(Difference listings)
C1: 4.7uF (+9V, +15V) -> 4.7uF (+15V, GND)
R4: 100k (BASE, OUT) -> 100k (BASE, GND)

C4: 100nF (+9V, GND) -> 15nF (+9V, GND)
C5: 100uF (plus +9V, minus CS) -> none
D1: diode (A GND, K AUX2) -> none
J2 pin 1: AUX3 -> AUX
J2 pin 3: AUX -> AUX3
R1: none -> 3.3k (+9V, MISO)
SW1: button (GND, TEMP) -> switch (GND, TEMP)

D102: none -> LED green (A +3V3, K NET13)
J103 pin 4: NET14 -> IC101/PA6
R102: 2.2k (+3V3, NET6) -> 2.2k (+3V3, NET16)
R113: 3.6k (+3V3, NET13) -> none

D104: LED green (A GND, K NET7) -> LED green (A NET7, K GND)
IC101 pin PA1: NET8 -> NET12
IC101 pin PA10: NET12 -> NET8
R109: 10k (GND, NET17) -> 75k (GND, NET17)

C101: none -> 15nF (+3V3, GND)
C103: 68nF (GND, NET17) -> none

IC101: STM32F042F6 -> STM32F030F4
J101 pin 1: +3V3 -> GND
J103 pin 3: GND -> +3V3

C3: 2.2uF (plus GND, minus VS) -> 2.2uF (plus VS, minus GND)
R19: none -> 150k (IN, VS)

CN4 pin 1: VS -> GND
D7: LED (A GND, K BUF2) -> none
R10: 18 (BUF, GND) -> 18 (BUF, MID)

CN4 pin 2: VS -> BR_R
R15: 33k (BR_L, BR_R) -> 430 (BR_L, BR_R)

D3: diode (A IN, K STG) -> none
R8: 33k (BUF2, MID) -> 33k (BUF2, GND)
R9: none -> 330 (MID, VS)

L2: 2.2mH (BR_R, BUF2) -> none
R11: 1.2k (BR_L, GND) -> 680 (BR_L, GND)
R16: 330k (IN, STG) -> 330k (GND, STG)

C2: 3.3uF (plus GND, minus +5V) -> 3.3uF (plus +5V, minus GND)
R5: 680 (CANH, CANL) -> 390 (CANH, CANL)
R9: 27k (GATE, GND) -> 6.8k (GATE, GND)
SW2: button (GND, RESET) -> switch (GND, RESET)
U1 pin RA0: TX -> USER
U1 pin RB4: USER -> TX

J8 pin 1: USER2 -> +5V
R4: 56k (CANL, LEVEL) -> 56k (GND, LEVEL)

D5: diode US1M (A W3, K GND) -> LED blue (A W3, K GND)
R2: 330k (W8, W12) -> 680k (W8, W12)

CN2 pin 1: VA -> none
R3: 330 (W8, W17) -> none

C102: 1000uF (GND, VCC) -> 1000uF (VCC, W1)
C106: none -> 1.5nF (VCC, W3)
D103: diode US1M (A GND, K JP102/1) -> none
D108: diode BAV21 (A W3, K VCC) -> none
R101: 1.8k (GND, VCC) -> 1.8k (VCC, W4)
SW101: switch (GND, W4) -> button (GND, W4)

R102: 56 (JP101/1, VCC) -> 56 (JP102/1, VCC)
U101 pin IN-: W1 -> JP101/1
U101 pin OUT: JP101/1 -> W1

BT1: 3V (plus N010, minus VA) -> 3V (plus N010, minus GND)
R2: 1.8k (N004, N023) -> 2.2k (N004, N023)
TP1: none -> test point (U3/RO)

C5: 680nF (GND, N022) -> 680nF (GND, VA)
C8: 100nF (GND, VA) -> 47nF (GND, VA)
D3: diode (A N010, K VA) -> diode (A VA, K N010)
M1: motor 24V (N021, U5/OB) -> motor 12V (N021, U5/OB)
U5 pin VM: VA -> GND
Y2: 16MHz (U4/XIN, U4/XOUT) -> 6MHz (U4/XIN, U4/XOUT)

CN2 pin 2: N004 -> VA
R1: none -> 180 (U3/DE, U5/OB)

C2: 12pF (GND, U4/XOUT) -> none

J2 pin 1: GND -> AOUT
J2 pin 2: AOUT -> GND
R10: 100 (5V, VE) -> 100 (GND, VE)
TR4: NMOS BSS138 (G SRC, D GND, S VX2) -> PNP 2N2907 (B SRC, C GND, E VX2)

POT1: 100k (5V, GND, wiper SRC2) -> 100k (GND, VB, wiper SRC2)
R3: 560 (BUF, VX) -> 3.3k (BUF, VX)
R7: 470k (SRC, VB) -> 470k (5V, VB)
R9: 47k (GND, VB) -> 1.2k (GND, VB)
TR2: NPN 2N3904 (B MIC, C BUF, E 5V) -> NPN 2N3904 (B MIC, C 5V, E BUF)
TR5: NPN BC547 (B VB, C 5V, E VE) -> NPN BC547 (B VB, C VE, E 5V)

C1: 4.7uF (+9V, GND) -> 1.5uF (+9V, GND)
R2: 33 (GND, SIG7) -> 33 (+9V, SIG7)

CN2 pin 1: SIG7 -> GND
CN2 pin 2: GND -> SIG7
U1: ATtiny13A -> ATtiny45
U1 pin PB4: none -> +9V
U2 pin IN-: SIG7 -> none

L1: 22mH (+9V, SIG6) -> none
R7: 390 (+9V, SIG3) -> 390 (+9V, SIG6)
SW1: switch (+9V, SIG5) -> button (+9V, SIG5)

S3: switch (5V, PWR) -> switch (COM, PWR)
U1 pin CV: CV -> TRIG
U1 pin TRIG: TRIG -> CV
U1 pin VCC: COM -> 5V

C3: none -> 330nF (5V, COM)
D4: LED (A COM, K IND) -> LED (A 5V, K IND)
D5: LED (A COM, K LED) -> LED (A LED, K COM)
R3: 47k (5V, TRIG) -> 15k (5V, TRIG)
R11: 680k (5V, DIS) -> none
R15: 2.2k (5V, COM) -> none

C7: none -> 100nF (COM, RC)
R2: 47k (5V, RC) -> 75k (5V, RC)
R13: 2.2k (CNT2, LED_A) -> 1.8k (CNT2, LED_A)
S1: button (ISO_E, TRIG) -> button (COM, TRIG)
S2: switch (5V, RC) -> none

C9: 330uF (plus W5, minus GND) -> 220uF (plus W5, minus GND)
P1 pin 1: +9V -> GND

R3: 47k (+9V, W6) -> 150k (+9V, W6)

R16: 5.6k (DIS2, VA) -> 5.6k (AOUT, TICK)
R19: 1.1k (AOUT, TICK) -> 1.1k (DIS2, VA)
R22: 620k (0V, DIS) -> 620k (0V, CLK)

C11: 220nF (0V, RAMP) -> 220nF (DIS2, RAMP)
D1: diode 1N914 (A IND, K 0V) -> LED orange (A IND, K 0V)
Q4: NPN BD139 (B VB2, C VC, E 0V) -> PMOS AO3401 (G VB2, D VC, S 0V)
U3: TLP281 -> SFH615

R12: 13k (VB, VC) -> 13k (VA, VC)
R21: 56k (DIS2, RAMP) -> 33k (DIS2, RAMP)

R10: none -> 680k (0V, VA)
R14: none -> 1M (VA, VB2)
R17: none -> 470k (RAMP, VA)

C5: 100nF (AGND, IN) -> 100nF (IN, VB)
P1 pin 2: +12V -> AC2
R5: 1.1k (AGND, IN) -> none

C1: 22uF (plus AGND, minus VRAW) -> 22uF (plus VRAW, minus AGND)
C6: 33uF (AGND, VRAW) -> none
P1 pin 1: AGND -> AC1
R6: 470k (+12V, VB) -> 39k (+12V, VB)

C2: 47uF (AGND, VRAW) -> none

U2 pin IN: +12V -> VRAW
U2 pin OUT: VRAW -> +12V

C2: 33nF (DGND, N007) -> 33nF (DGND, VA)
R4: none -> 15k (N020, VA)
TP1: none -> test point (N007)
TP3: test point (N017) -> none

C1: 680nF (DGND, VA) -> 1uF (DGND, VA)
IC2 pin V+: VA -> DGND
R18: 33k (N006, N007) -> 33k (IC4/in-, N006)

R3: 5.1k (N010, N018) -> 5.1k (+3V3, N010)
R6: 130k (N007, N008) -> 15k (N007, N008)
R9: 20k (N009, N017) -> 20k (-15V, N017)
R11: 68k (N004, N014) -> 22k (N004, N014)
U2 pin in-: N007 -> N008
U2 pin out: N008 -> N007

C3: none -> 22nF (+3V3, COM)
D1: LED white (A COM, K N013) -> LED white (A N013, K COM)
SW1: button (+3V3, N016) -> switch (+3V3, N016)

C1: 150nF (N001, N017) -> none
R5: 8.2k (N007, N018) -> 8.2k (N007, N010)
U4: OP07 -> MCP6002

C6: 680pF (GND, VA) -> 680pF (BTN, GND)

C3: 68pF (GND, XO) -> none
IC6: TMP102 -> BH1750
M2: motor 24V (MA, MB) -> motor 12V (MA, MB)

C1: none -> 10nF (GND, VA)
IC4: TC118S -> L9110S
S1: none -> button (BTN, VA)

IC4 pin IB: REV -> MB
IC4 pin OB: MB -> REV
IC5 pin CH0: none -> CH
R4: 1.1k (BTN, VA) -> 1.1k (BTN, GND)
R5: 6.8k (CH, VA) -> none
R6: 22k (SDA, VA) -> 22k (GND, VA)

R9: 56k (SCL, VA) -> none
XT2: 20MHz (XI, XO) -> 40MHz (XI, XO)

■ TASK GOAL ■
Only the lines from the one containing "IC5 pin CH0: none -> CH" through the final line above should be duplicated, exactly as they stand.

■ EXERCISE ANSWER ■
IC5 pin CH0: none -> CH
R4: 1.1k (BTN, VA) -> 1.1k (BTN, GND)
R5: 6.8k (CH, VA) -> none
R6: 22k (SDA, VA) -> 22k (GND, VA)

R9: 56k (SCL, VA) -> none
XT2: 20MHz (XI, XO) -> 40MHz (XI, XO)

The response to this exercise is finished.